**Change detection outputs:**
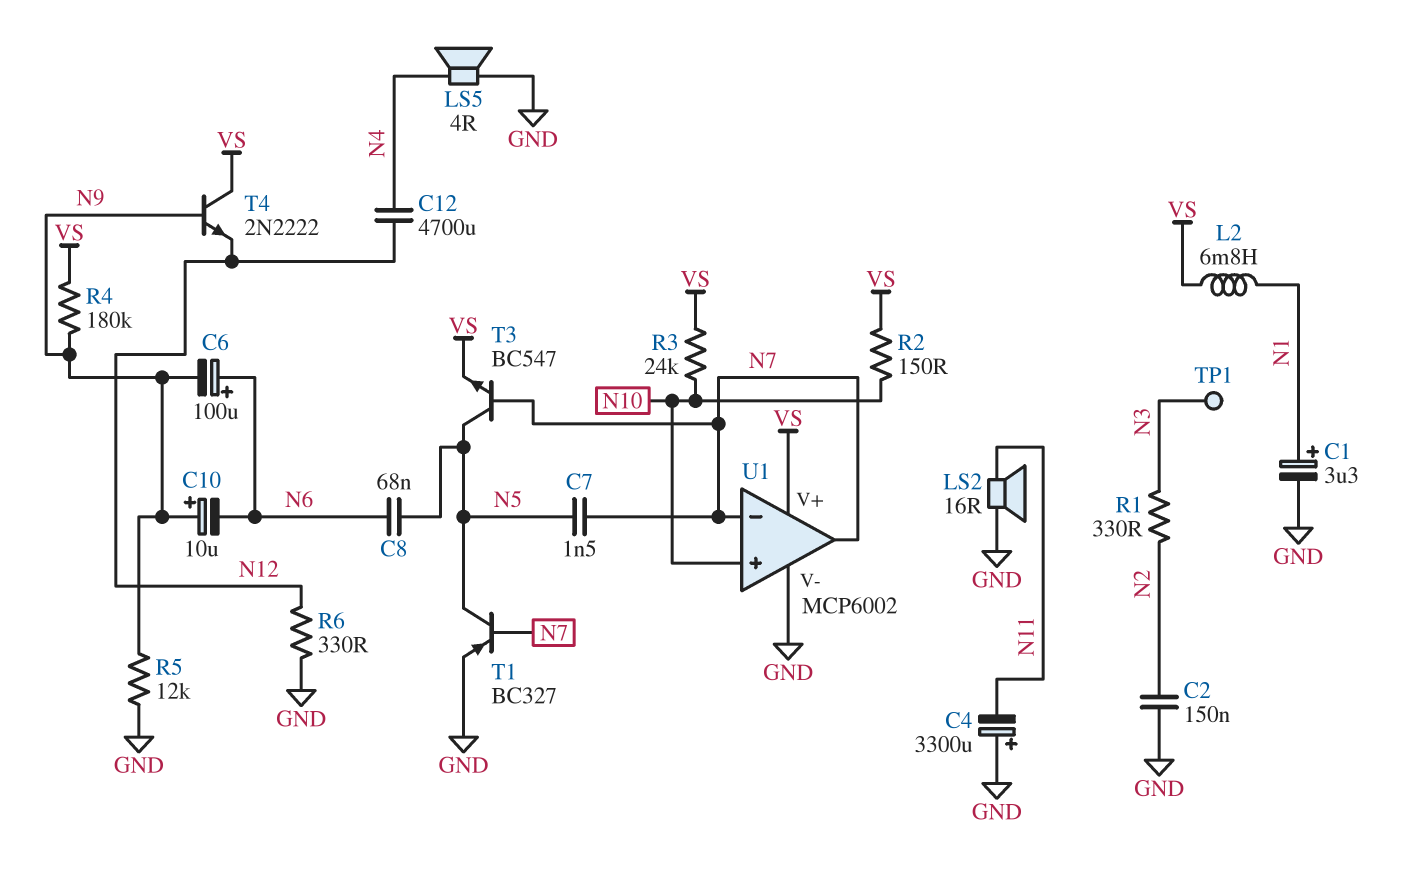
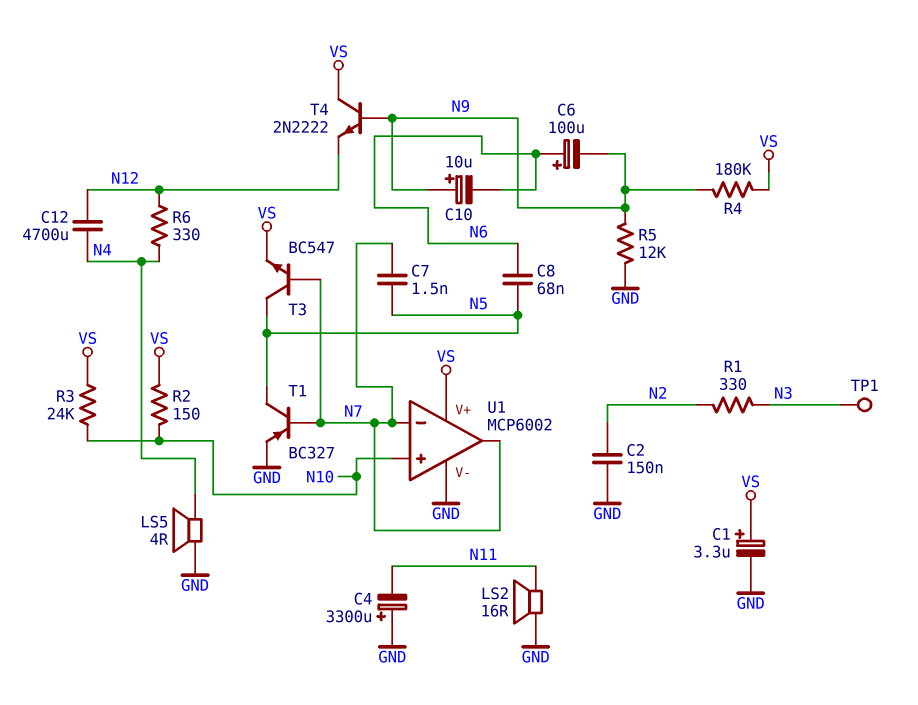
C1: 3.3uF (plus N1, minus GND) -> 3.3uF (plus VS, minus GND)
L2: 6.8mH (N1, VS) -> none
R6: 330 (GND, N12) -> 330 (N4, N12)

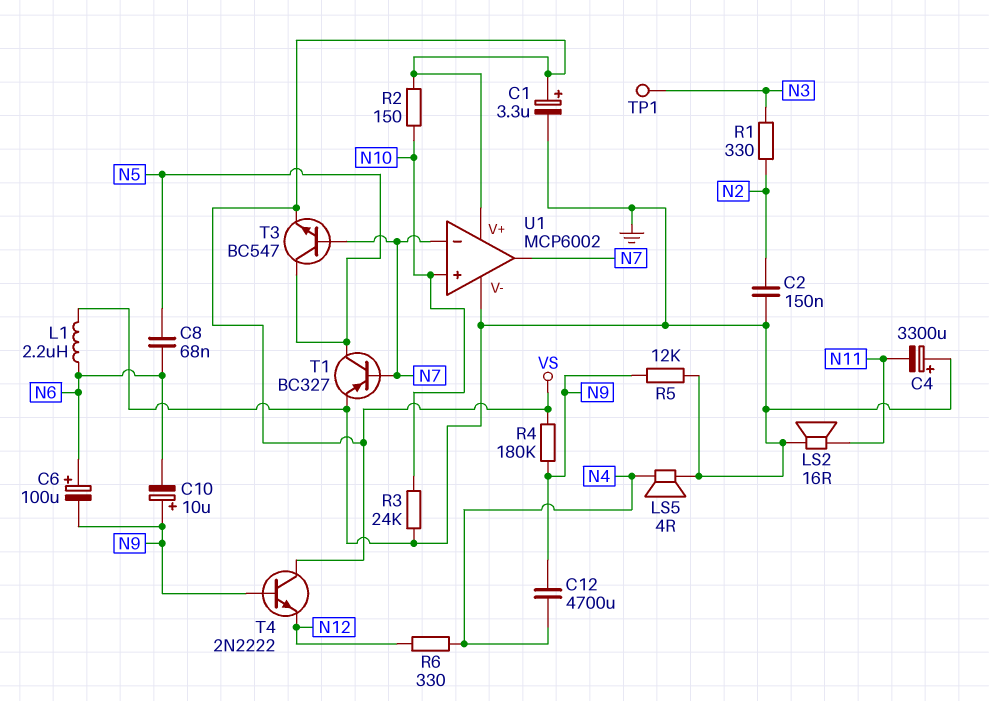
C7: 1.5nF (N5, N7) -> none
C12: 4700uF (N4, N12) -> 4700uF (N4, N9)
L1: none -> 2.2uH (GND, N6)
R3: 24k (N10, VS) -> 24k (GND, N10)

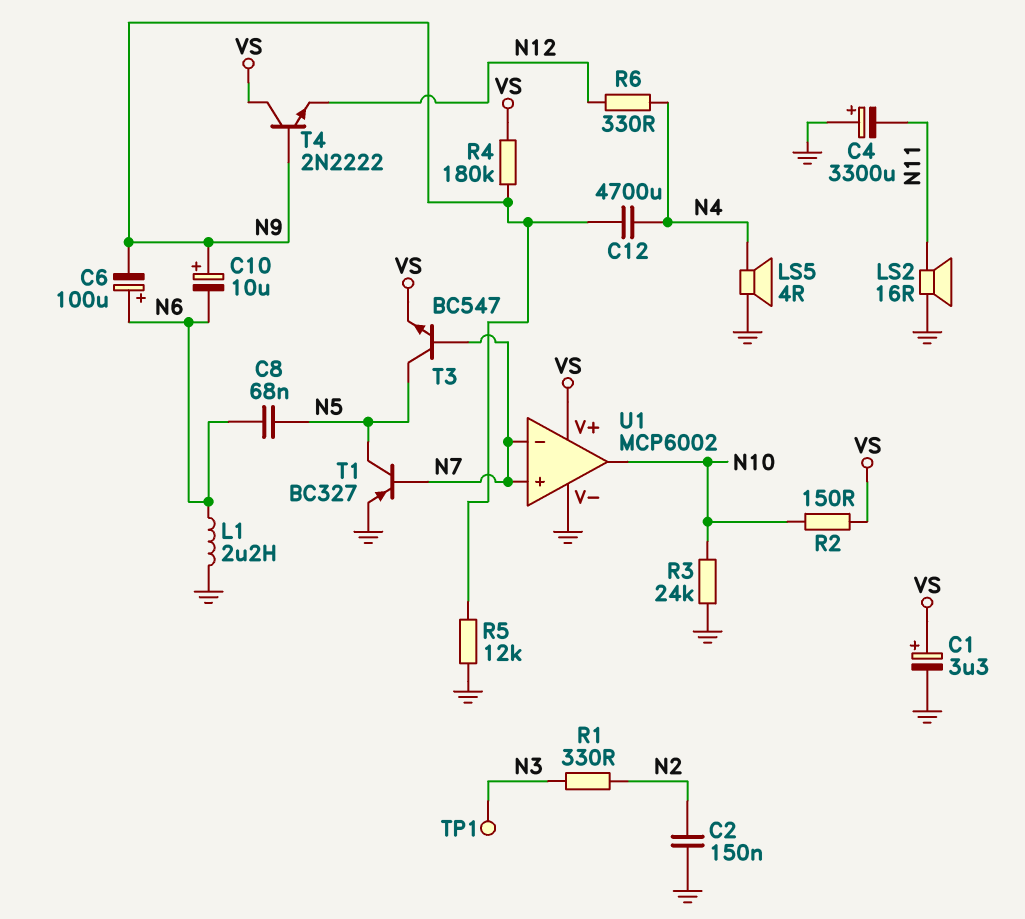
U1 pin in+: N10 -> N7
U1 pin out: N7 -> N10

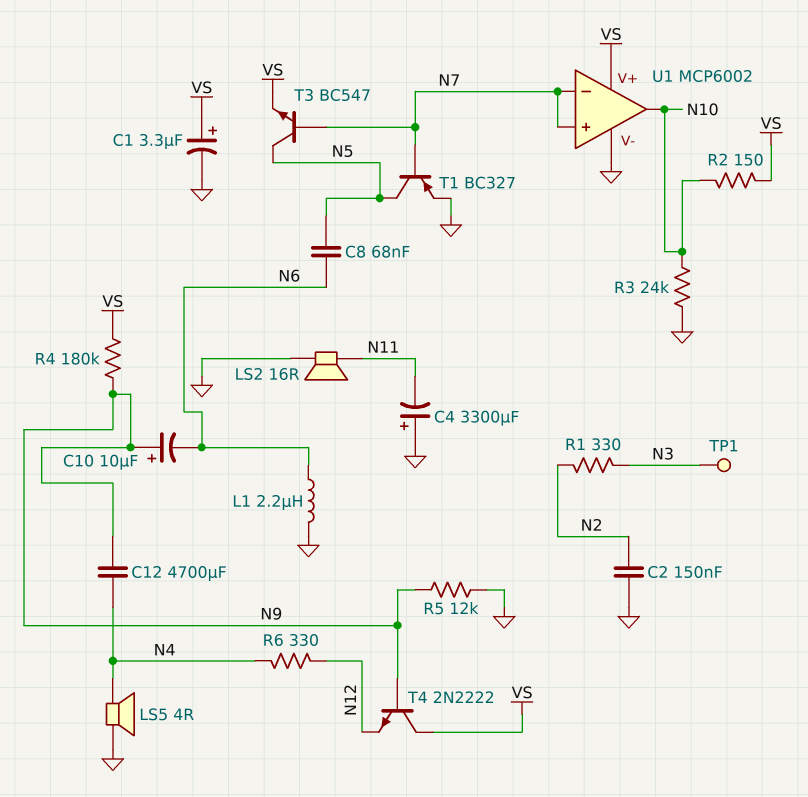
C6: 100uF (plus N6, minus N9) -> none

**Aim of the task:**
Write the lines from the one with "L1: none -> 2.2uH (GND, N6)" through the last line of the entries out again exactly, both ends included, and skip the pictures.

**Reply:**
L1: none -> 2.2uH (GND, N6)
R3: 24k (N10, VS) -> 24k (GND, N10)

U1 pin in+: N10 -> N7
U1 pin out: N7 -> N10

C6: 100uF (plus N6, minus N9) -> none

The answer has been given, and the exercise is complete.